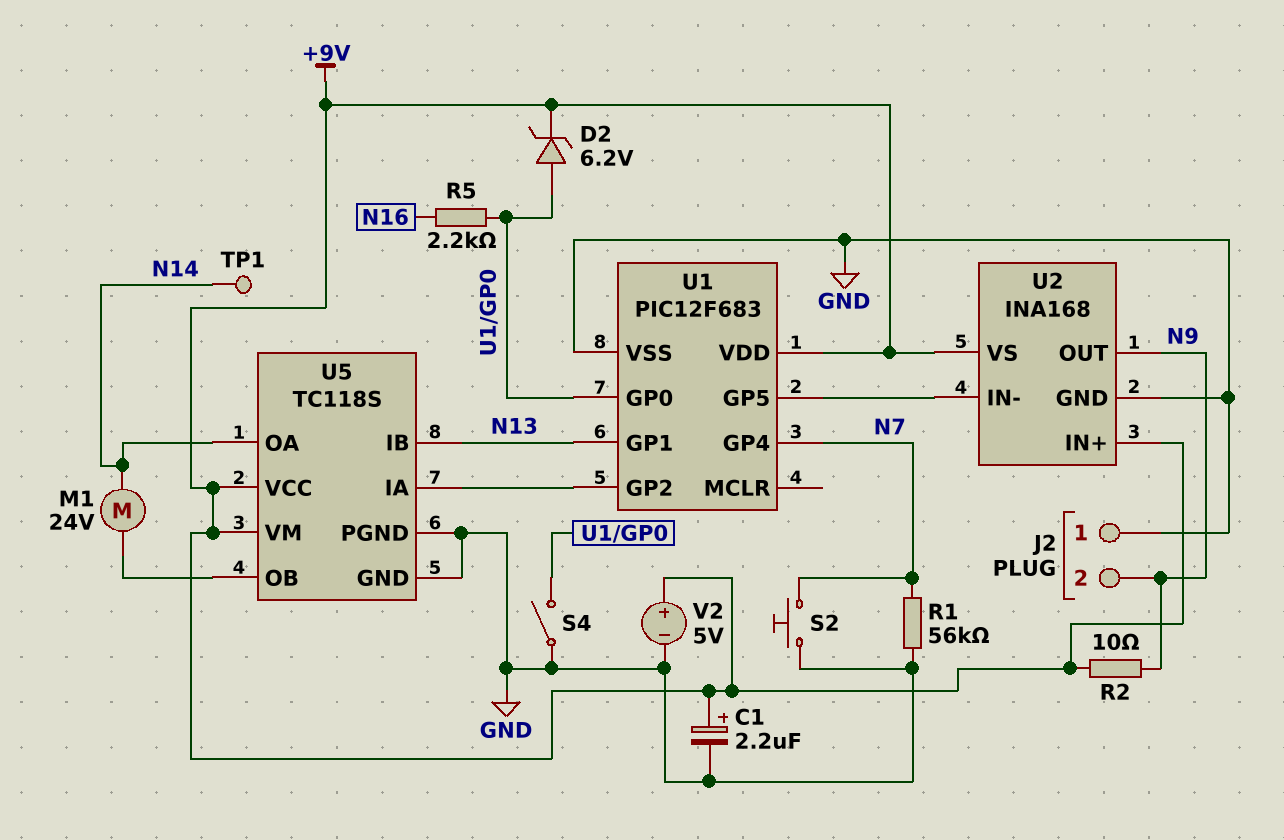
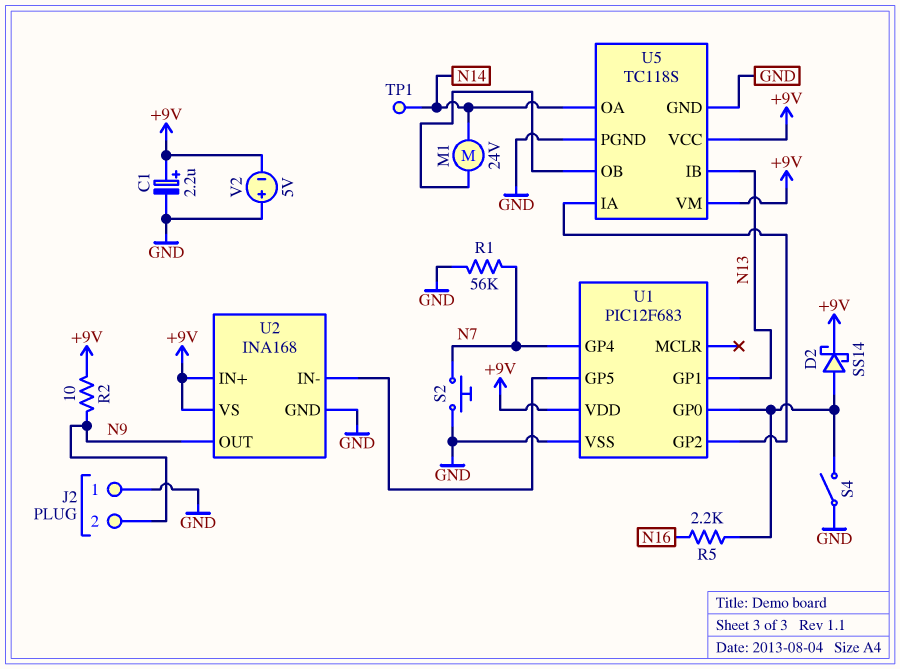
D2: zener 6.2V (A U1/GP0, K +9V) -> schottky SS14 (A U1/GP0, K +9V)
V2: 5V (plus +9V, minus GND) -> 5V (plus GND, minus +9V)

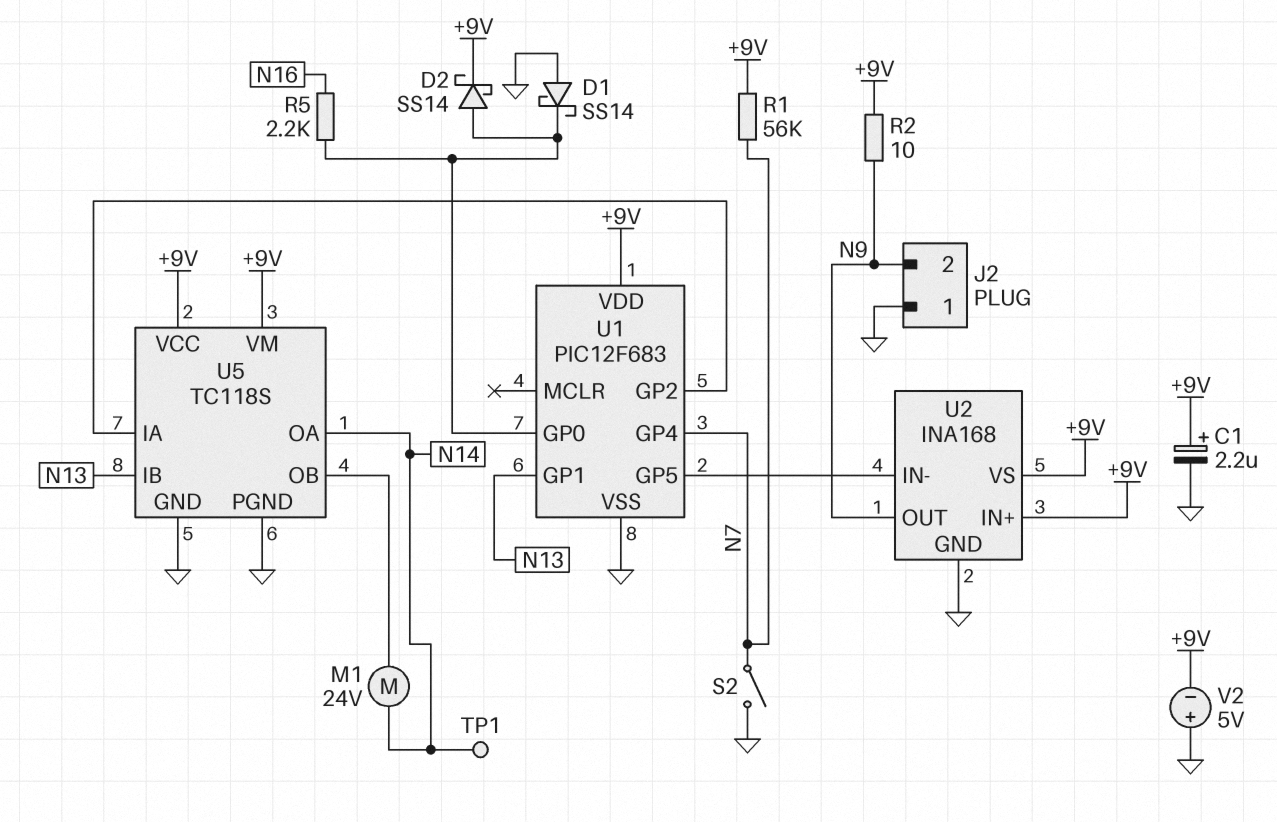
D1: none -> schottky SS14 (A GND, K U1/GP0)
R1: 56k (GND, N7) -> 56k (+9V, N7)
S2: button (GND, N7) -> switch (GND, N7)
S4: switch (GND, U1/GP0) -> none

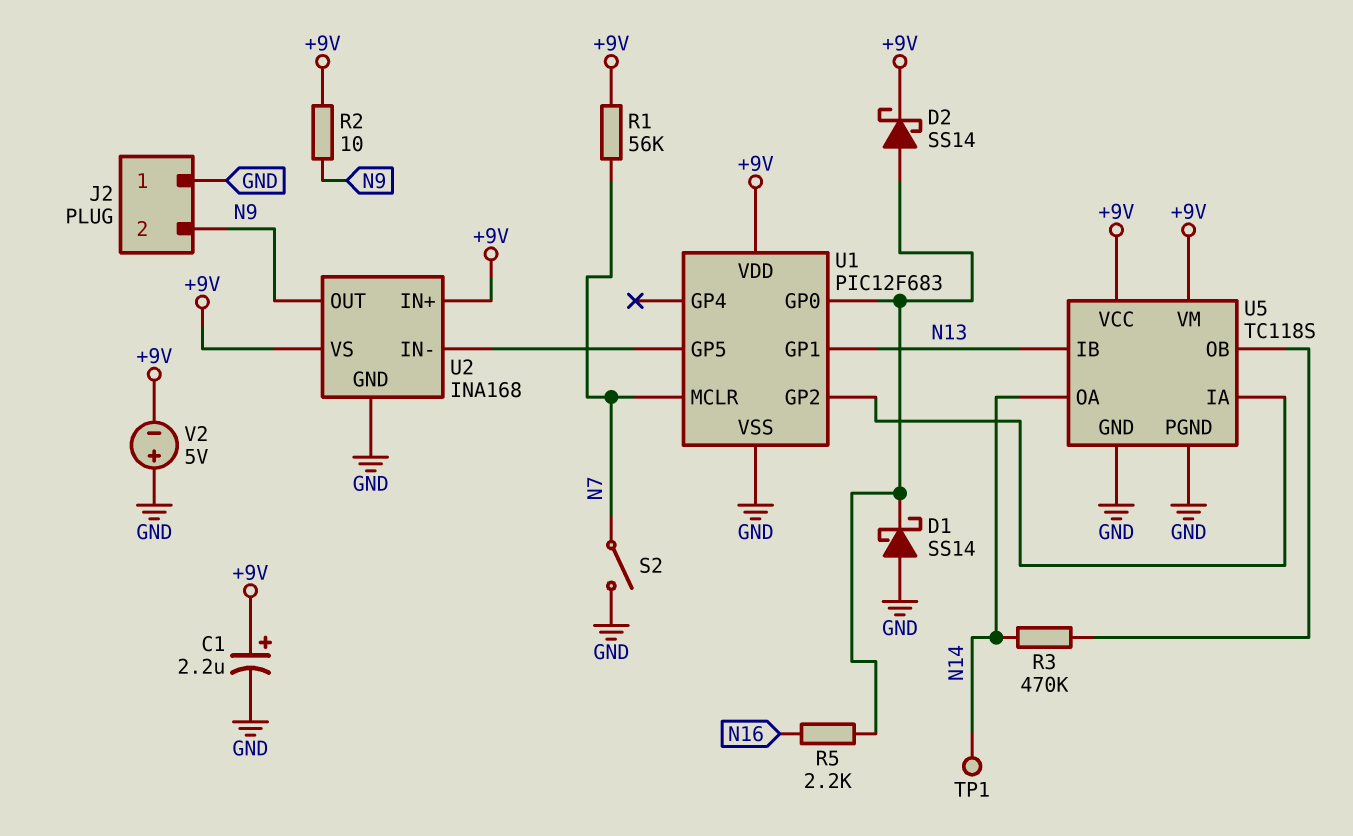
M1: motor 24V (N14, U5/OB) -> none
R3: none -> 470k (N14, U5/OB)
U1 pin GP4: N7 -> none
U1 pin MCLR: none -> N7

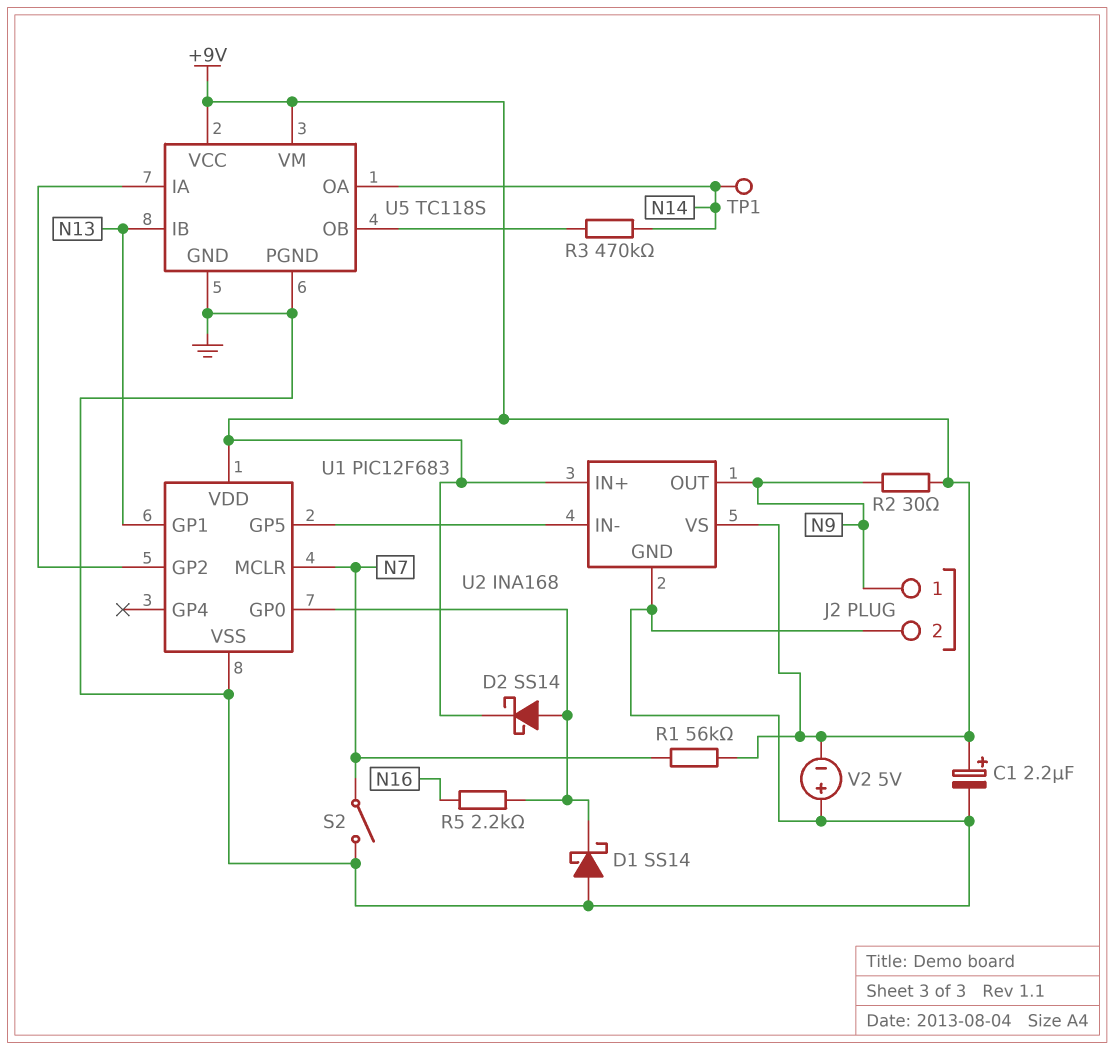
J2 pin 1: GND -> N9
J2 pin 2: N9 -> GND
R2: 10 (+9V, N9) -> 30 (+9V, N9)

——

Task instructions:
Within the listing above, filter for lines holding the string "schottky" and copy each one.

Response to this exercise:
D2: zener 6.2V (A U1/GP0, K +9V) -> schottky SS14 (A U1/GP0, K +9V)
D1: none -> schottky SS14 (A GND, K U1/GP0)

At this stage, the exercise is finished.